— Activity —
The lines below, from the one holding "orange brick F2:F3" through the one holding "white brick E4", are to be restated word for word, with all images left out.

— Material for the task —
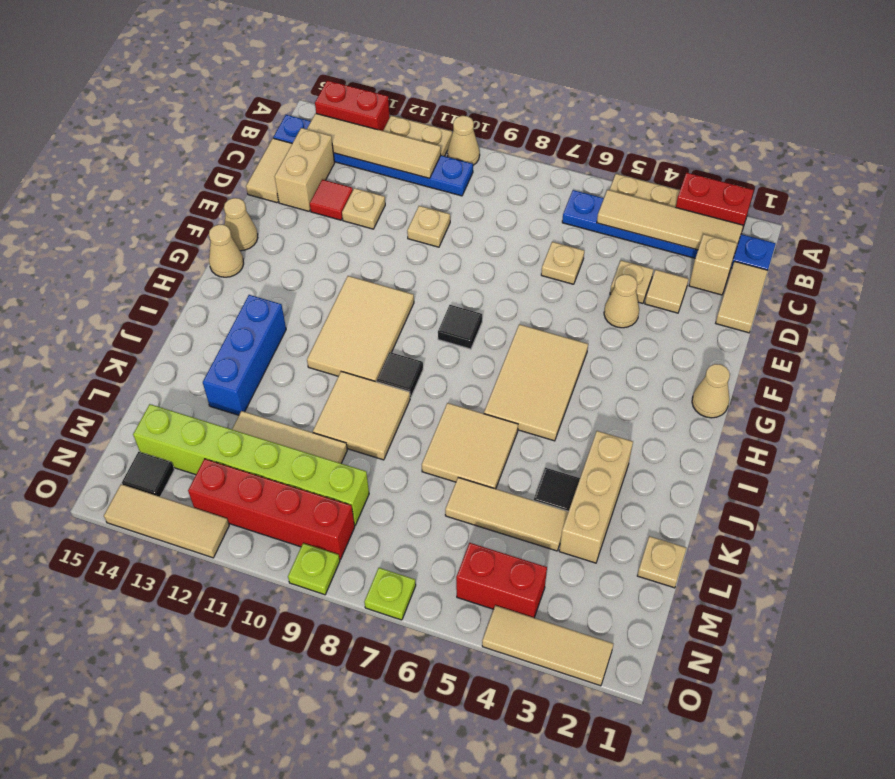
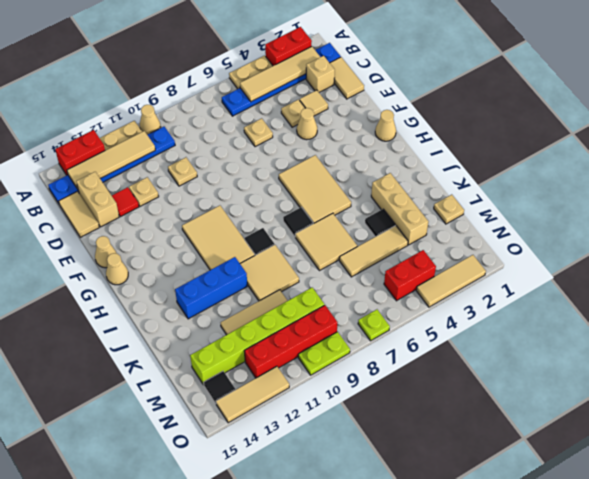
black tile G8 level 1 -> black tile I7 level 1
blue brick I13:K13 level 1 -> blue brick J11:J13 level 1
lime plate O9 level 1 -> lime plate O9:O10 level 1

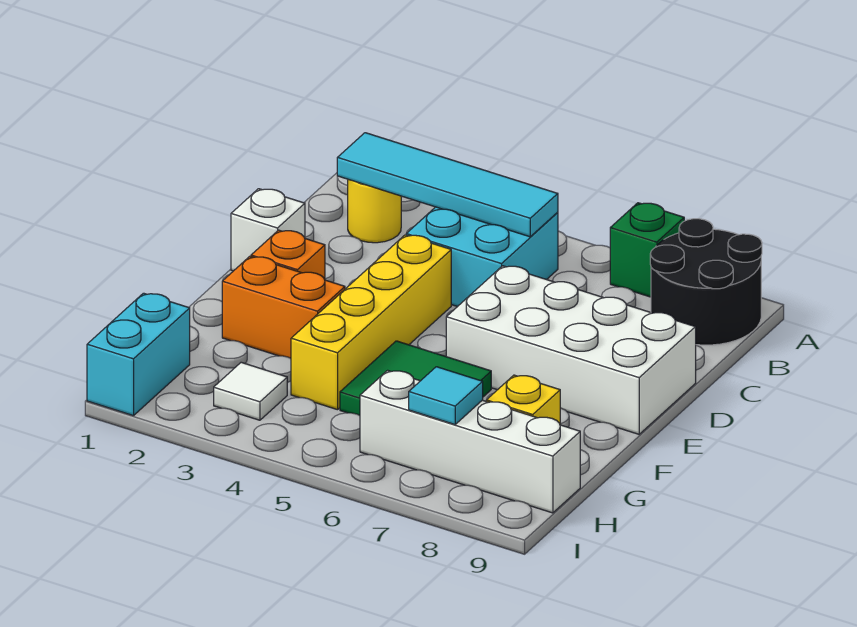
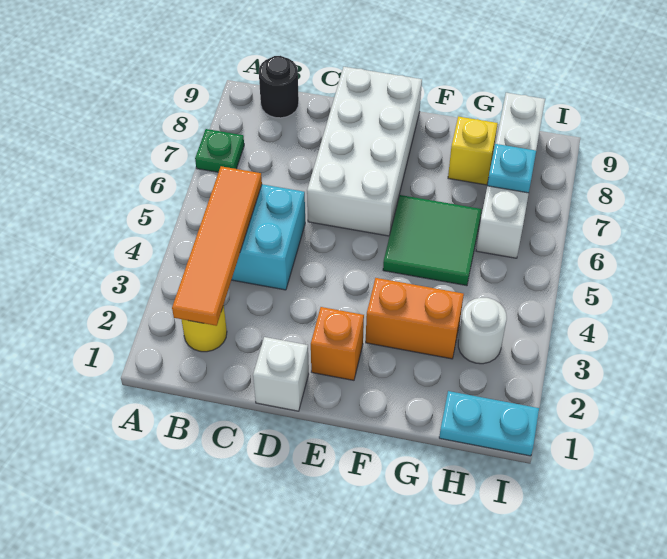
green brick A7 level 1 -> green plate A7 level 1
black round brick A8:B9 level 1 -> black round brick B9 level 1
cyan tile B2:B5 level 2 -> orange tile B2:B5 level 2
yellow brick D4:G4 level 1 -> none
orange brick F2:F3 level 1 -> orange brick F3:G3 level 1
cyan brick H1:I1 level 1 -> cyan plate H1:I1 level 1
white tile H3 level 1 -> white round brick H3 level 1
cyan tile H7 level 2 -> cyan plate H7 level 2

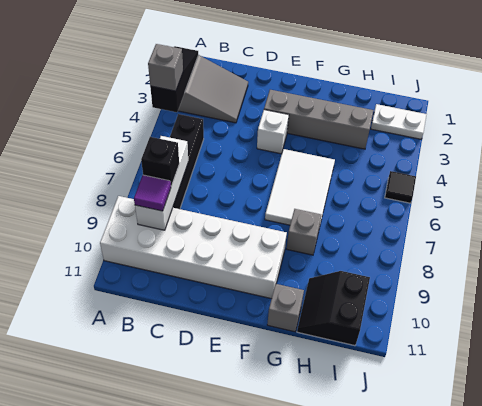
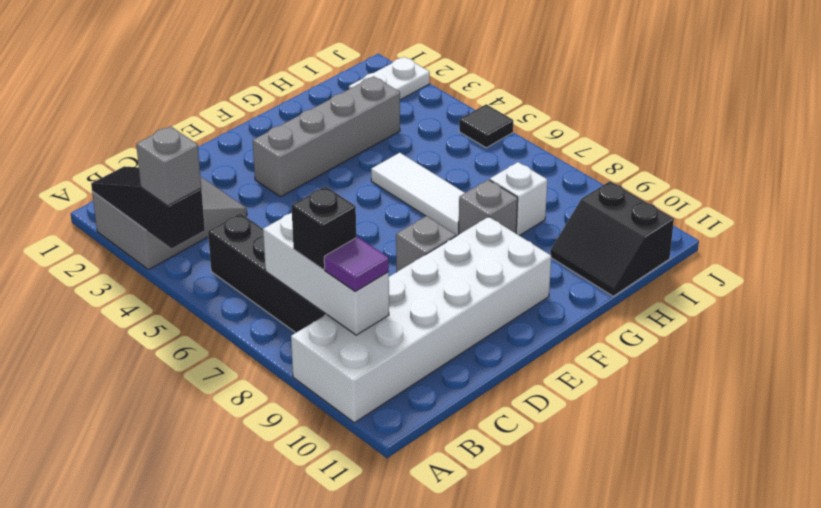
white brick E4 level 1 -> white brick H8 level 1
white tile F5:G7 level 1 -> white tile G5:G7 level 1
grey brick G11 level 1 -> grey brick E8 level 1

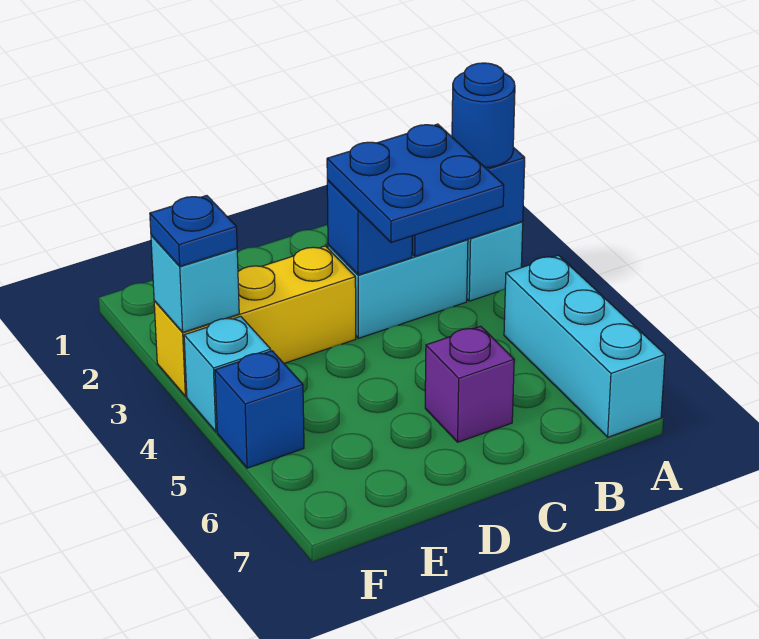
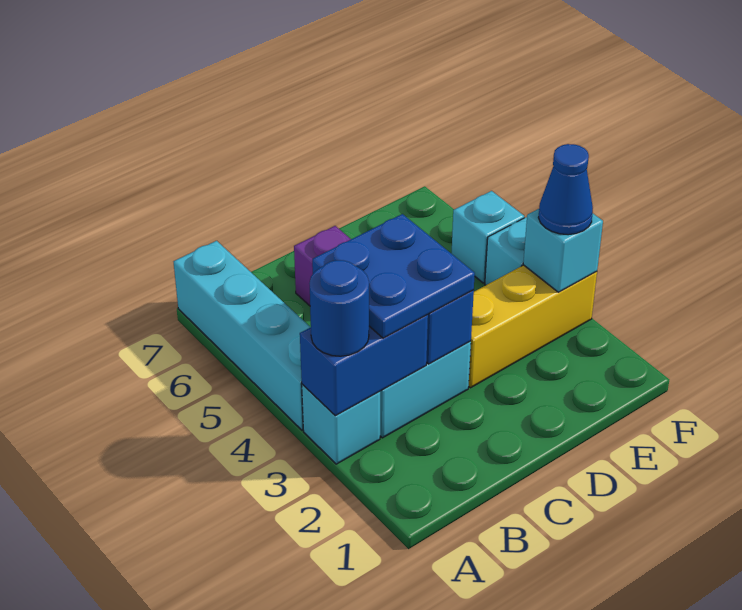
cyan brick A5:A7 level 1 -> cyan brick A4:A7 level 1
blue plate F3 level 3 -> blue cone F3 level 3
blue brick F5 level 1 -> cyan brick F5 level 1

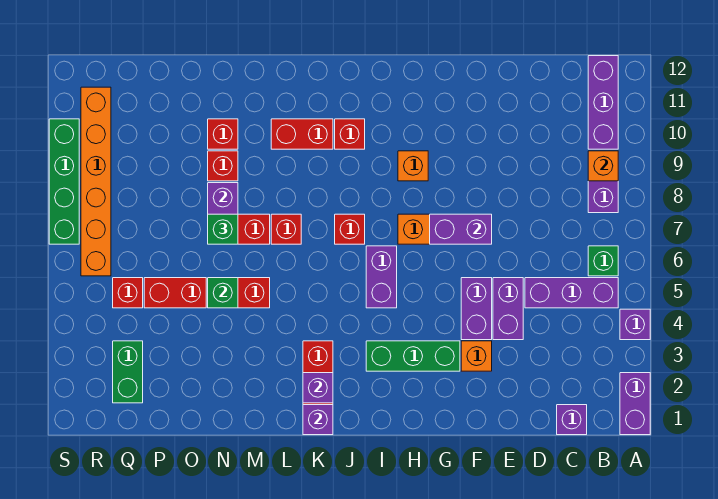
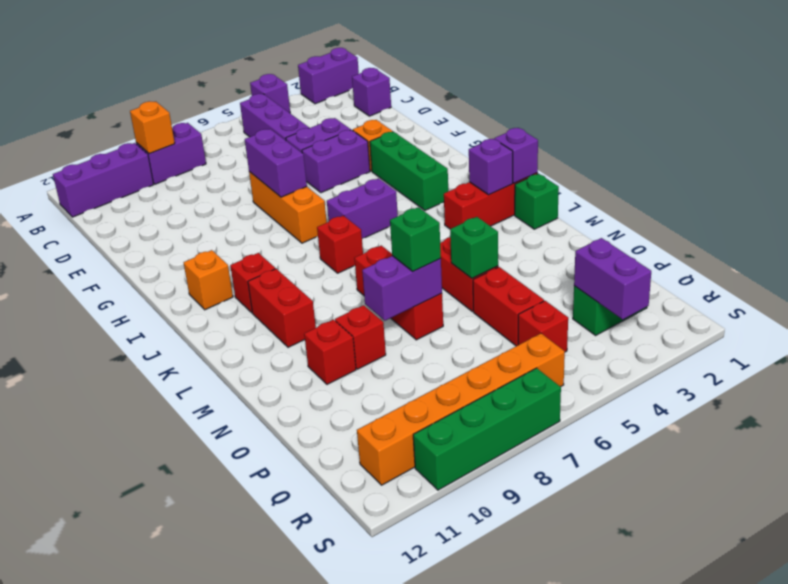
green brick B6 level 1 -> green brick L1 level 1
orange brick H9 level 1 -> orange brick I11 level 1
none -> purple brick Q3:R3 level 2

— Answer space —
orange brick F2:F3 level 1 -> orange brick F3:G3 level 1
cyan brick H1:I1 level 1 -> cyan plate H1:I1 level 1
white tile H3 level 1 -> white round brick H3 level 1
cyan tile H7 level 2 -> cyan plate H7 level 2

white brick E4 level 1 -> white brick H8 level 1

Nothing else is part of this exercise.